[ACTIVITY] Transcribe the records exactly. Pictures do not belong in the transcription.

+ + + +

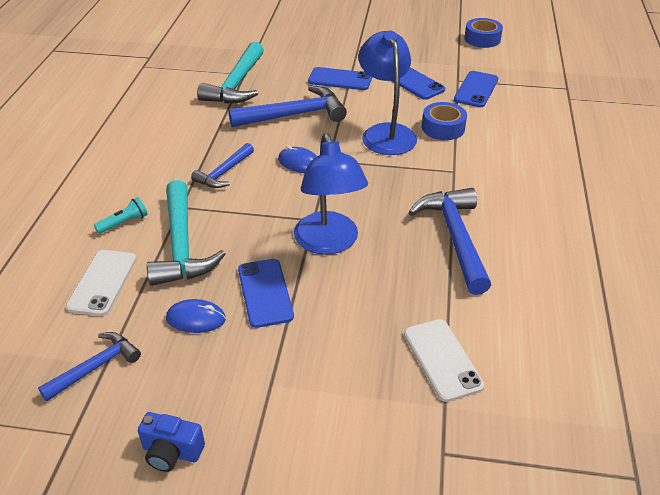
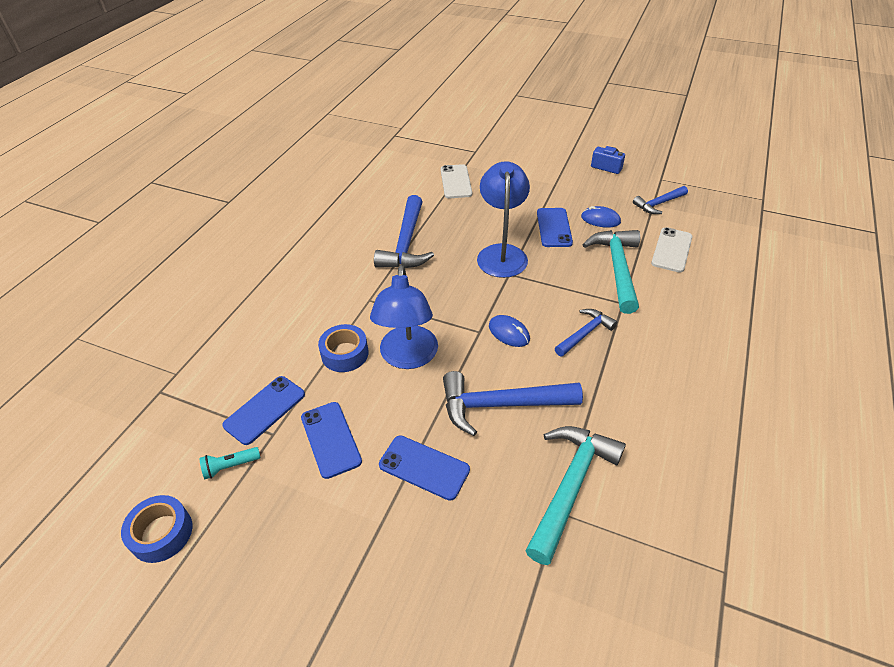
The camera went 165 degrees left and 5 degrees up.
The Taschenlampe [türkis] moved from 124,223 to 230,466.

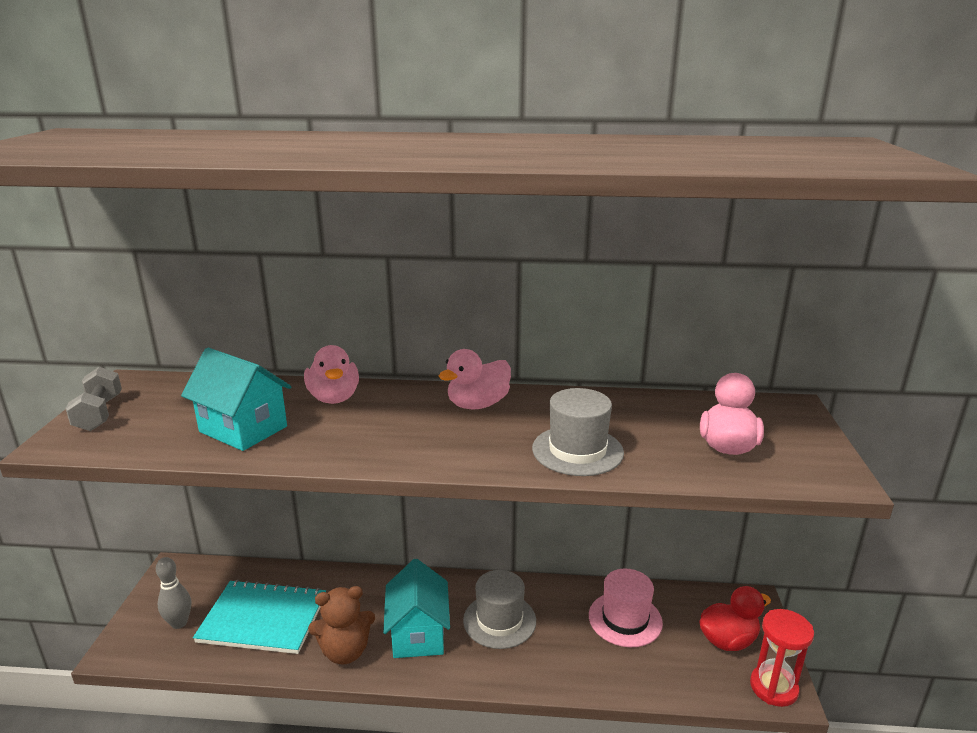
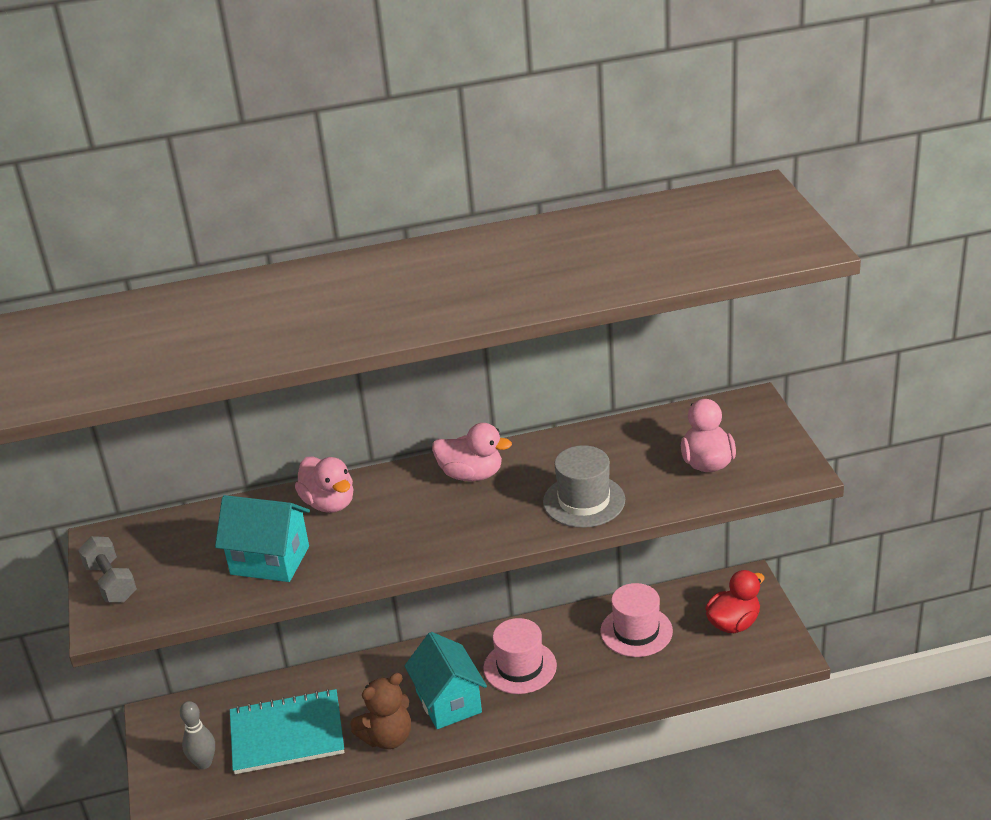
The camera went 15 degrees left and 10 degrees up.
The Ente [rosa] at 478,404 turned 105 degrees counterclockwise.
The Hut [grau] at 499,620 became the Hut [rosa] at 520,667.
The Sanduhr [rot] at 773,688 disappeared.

+ + + +

[RESULT FOR THIS TASK]
The camera went 165 degrees left and 5 degrees up.
The Taschenlampe [türkis] moved from 124,223 to 230,466.

The camera went 15 degrees left and 10 degrees up.
The Ente [rosa] at 478,404 turned 105 degrees counterclockwise.
The Hut [grau] at 499,620 became the Hut [rosa] at 520,667.
The Sanduhr [rot] at 773,688 disappeared.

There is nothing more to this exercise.